* _Data excerpts_:
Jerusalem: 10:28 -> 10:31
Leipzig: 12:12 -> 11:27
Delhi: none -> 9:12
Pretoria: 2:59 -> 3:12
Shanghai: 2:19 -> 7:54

---

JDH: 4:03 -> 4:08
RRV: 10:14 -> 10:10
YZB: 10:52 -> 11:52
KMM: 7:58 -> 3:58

* _Directions for this task_: Please return everything from the row containing "JDH: 4:03 -> 4:08" down to the row containing "KMM: 7:58 -> 3:58", both included, copied character for character.

* _The answer_:
JDH: 4:03 -> 4:08
RRV: 10:14 -> 10:10
YZB: 10:52 -> 11:52
KMM: 7:58 -> 3:58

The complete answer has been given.